§ **TO DO**
Please copy out all the data. Every detail stays the same.

§ **COLLECTED MATERIAL**

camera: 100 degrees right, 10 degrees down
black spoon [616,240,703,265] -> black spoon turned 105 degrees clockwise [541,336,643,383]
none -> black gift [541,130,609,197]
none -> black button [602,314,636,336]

§ **ANSWER TO THIS PROBLEM**
camera: 100 degrees right, 10 degrees down
black spoon [616,240,703,265] -> black spoon turned 105 degrees clockwise [541,336,643,383]
none -> black gift [541,130,609,197]
none -> black button [602,314,636,336]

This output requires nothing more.